**Work required**
Swap each "brick wall" for "stone wall" in the records from the line containing "Does point (230, 518)" through the line containing "Positioned in front is point (28, 413).", leaving everything else unchanged. Return only those lines.

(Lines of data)
═══
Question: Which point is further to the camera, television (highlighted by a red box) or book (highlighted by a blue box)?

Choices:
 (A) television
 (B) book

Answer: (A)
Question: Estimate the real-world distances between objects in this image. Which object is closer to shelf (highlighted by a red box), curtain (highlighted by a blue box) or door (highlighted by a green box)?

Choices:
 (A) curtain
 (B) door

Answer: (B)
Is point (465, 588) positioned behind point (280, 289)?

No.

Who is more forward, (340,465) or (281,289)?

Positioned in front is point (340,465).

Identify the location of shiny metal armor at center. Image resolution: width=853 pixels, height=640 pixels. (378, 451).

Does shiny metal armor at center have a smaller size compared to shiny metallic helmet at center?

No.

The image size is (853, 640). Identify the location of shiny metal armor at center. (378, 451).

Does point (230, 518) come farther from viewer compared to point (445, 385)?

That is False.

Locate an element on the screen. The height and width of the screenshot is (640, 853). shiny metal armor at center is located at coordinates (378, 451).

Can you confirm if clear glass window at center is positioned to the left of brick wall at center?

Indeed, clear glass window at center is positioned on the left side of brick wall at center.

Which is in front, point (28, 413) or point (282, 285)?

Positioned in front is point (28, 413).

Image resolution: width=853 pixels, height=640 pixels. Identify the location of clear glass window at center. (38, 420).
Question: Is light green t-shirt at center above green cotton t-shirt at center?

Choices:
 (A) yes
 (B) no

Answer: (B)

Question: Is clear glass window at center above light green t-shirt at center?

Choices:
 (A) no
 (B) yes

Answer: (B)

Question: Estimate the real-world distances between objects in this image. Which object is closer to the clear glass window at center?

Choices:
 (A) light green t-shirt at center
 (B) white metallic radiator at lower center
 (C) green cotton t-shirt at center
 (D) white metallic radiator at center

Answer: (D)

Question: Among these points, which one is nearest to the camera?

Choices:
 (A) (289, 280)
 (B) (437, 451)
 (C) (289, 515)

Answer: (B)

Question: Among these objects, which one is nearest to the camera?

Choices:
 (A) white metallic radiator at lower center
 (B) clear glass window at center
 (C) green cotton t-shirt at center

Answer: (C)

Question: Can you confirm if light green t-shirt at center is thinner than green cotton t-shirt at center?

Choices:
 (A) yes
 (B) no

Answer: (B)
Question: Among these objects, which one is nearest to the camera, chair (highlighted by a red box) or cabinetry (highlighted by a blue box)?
═══
**Finished exercise**
Does point (230, 518) come farther from viewer compared to point (445, 385)?

That is False.

Locate an element on the screen. The height and width of the screenshot is (640, 853). shiny metal armor at center is located at coordinates (378, 451).

Can you confirm if clear glass window at center is positioned to the left of stone wall at center?

Indeed, clear glass window at center is positioned on the left side of stone wall at center.

Which is in front, point (28, 413) or point (282, 285)?

Positioned in front is point (28, 413).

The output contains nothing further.